PROVIDED RECORDS:
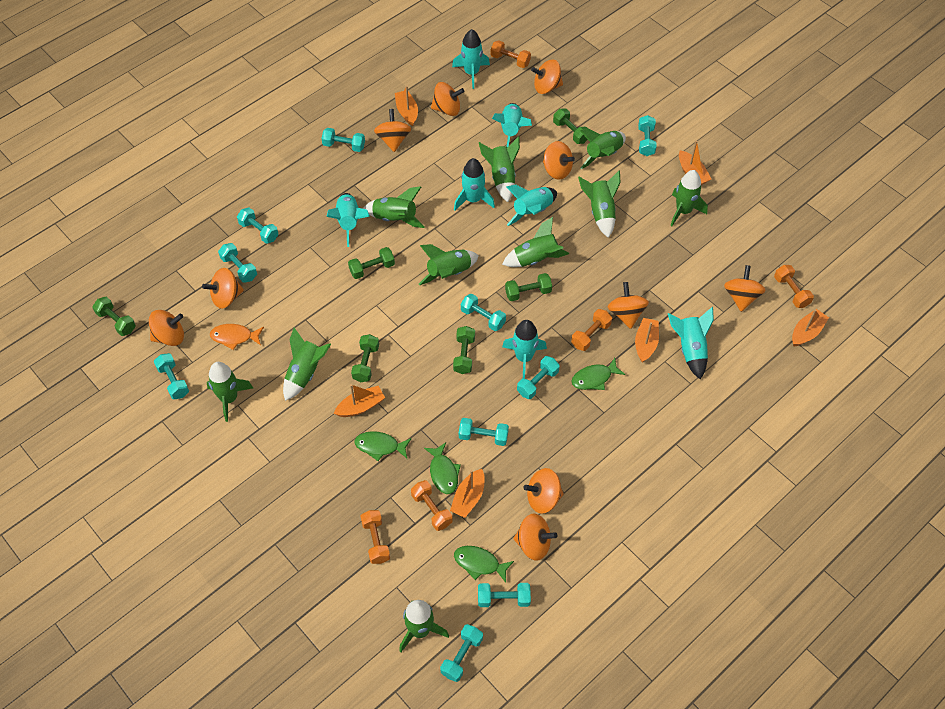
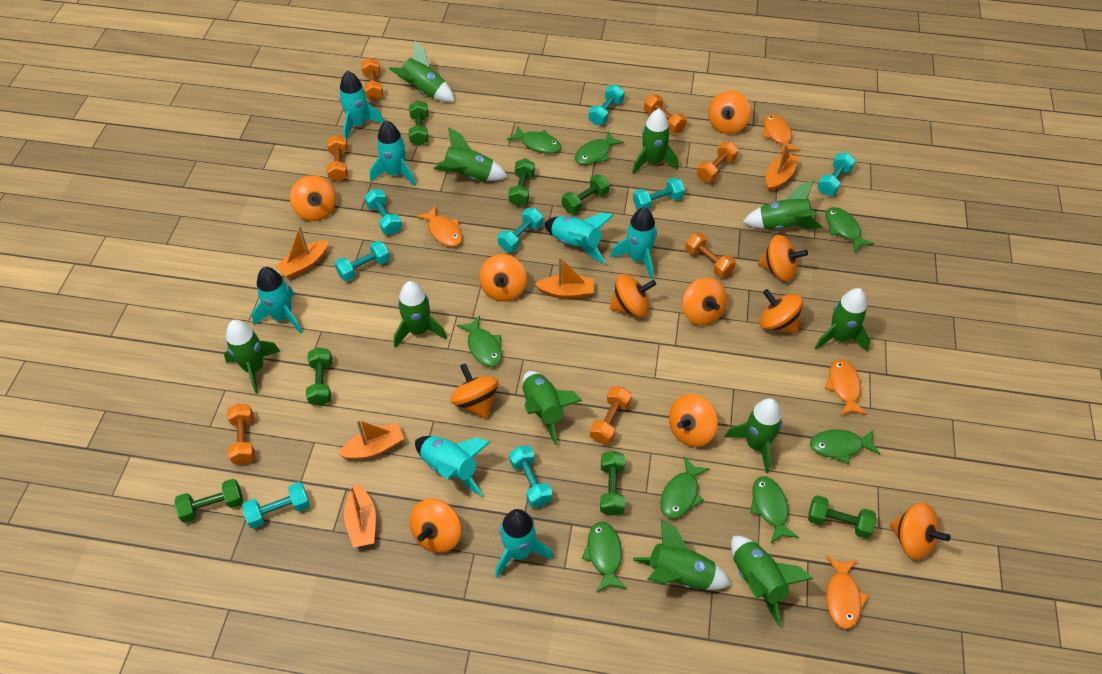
green dumbbell: 6 -> 7
green fish: 4 -> 8
green rocket: 10 -> 11
orange boat: 6 -> 5
orange dumbbell: 5 -> 7
orange fish: 1 -> 4
orange spinning top: 10 -> 11
turquoise dumbbell: 10 -> 8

EXERCISE REQUIREMENTS:
Print exactly, and only, the lines from the line containing "green rocket: 10 -> 11" through the final line of the records, both included.

WRITTEN REPLY:
green rocket: 10 -> 11
orange boat: 6 -> 5
orange dumbbell: 5 -> 7
orange fish: 1 -> 4
orange spinning top: 10 -> 11
turquoise dumbbell: 10 -> 8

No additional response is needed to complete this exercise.